▶ **DIRECTIONS FOR THIS TASK**: Every line below that holds the string "zener" should be copied out.

PROVIDED DATA START

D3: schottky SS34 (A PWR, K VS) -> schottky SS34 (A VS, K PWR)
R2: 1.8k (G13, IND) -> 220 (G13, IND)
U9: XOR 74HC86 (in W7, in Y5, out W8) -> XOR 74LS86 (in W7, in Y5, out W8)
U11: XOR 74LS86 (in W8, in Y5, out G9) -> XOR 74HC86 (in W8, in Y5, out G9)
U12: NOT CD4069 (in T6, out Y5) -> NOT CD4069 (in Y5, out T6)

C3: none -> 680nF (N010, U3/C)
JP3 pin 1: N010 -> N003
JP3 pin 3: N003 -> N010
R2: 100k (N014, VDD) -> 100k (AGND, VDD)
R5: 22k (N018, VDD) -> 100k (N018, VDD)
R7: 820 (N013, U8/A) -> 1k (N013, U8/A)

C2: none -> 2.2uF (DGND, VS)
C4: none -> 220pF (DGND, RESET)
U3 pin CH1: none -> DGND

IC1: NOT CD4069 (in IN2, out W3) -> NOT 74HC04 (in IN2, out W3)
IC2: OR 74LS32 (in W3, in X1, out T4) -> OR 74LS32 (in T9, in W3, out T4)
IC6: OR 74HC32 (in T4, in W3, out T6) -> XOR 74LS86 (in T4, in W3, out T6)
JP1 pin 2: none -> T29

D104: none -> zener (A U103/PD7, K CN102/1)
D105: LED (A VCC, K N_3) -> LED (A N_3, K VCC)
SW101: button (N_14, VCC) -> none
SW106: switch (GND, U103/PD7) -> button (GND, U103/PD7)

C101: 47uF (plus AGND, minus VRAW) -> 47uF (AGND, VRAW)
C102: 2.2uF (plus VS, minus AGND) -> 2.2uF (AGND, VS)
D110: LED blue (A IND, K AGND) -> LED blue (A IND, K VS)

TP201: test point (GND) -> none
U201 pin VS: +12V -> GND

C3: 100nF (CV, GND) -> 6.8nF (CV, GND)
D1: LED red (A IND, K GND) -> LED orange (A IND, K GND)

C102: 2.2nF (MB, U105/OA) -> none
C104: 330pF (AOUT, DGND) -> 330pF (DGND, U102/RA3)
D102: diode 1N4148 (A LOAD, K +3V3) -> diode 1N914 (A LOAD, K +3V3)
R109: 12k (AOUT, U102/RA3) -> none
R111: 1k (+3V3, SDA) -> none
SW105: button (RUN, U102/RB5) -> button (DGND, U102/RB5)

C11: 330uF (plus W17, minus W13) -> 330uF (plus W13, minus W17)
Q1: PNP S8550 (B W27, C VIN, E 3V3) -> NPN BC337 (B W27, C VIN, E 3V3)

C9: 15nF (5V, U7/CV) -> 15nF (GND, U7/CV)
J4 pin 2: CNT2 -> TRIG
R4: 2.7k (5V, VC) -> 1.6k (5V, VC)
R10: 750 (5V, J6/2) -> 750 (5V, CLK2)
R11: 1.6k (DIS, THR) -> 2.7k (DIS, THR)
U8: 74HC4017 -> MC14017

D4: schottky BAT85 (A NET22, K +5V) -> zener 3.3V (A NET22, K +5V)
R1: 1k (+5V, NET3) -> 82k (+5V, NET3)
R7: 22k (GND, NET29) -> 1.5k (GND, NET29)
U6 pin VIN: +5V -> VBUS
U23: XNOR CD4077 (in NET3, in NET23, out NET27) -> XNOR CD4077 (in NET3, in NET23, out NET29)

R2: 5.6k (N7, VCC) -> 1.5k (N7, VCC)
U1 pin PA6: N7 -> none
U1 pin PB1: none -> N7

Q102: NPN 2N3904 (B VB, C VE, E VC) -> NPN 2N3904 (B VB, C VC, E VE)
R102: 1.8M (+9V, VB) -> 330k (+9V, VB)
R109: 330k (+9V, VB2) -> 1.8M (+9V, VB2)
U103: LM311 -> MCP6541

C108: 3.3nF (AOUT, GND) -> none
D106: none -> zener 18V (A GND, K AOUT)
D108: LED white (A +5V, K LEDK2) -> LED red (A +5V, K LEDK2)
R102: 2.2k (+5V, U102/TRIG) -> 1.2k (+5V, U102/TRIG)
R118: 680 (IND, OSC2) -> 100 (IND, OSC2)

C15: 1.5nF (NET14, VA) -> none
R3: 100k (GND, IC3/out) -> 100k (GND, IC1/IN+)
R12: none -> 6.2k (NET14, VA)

PROVIDED DATA END

▶ **RESULT OF THE EXERCISE**:
D104: none -> zener (A U103/PD7, K CN102/1)
D4: schottky BAT85 (A NET22, K +5V) -> zener 3.3V (A NET22, K +5V)
D106: none -> zener 18V (A GND, K AOUT)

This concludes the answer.